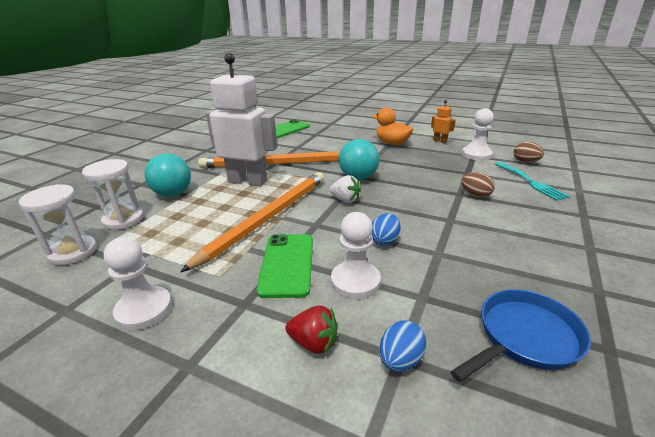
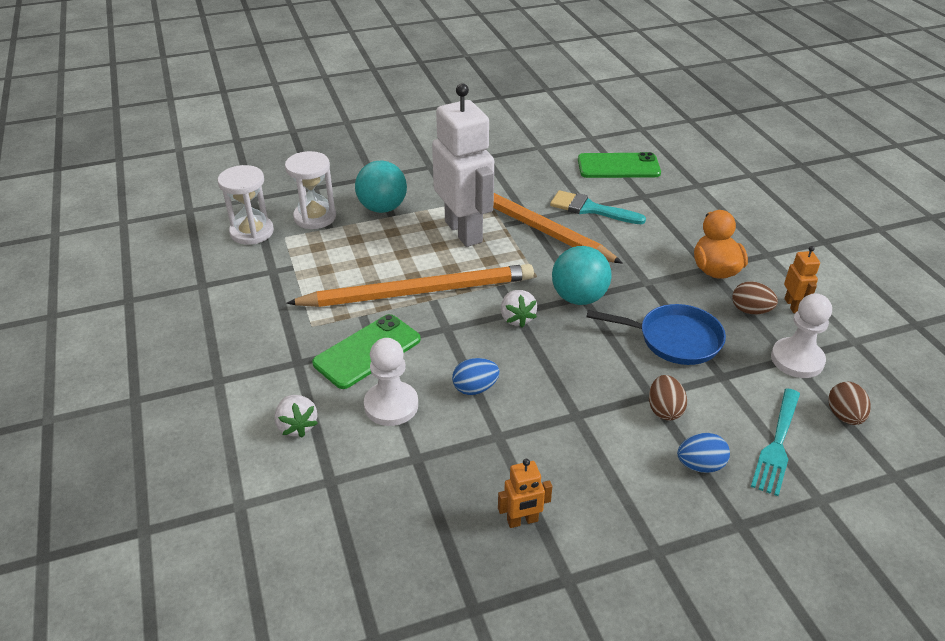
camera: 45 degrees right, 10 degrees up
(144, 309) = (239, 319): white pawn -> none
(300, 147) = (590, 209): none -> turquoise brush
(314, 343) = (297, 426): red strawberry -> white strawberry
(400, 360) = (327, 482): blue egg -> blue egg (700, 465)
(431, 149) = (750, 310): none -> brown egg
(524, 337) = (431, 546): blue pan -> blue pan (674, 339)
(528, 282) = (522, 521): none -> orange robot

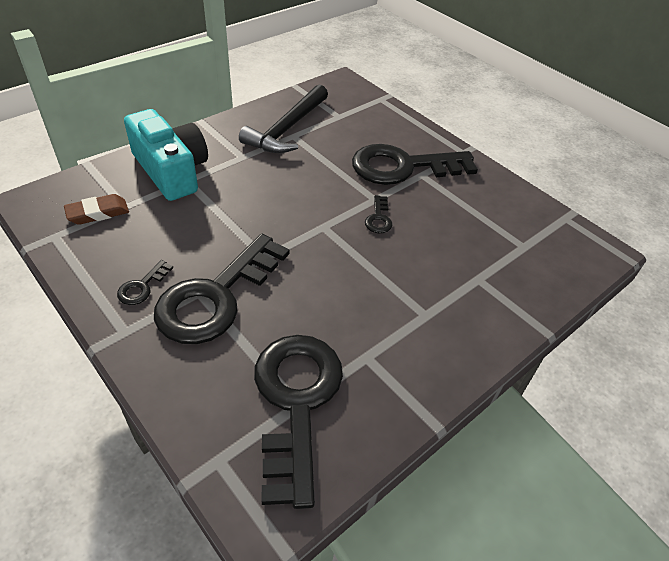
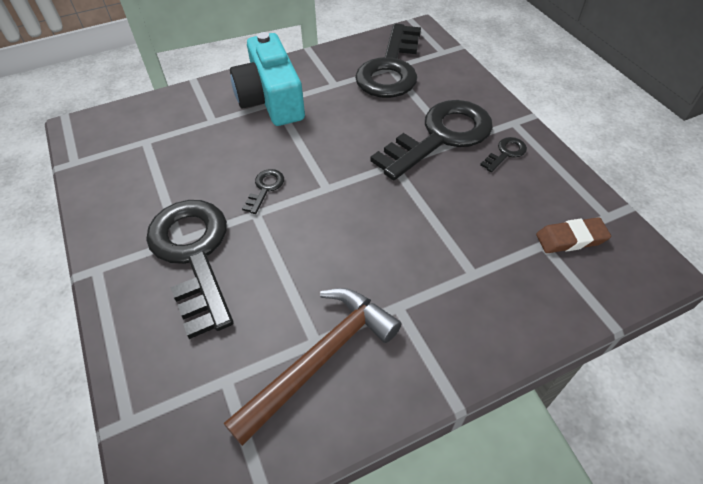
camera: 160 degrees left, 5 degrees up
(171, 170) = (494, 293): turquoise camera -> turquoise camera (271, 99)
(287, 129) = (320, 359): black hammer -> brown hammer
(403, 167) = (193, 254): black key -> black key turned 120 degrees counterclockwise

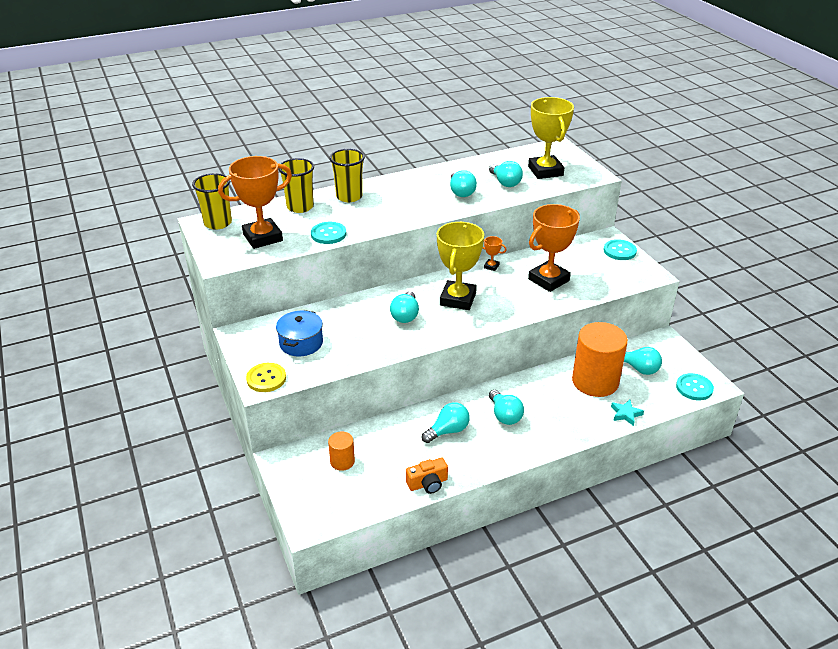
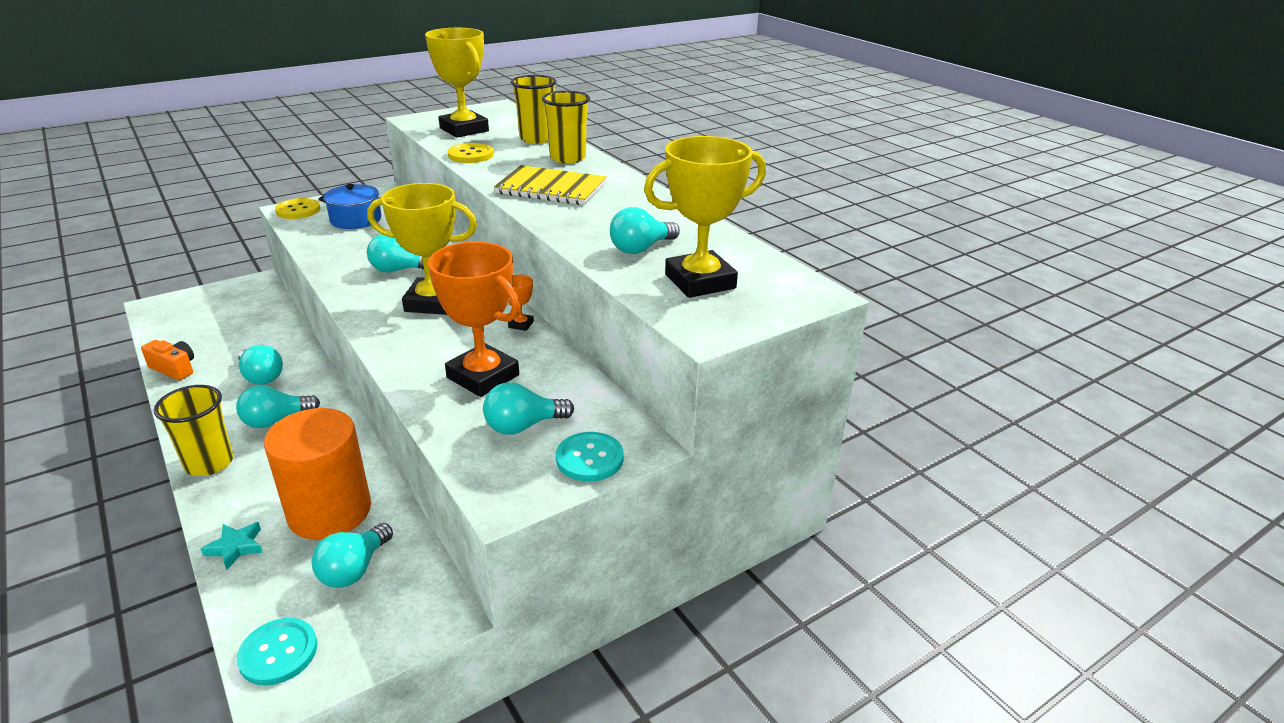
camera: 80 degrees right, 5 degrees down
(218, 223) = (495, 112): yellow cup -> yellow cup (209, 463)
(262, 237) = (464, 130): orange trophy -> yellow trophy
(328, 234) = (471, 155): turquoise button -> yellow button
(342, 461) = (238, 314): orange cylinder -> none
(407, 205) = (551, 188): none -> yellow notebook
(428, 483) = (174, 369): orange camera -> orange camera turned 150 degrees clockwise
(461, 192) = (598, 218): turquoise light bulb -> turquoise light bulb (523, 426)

- - - -

What you have to do:
Print out, without change, each line from the line holding "(428, 483) = (174, 369): orange" to the final line of the material.

Final answer:
(428, 483) = (174, 369): orange camera -> orange camera turned 150 degrees clockwise
(461, 192) = (598, 218): turquoise light bulb -> turquoise light bulb (523, 426)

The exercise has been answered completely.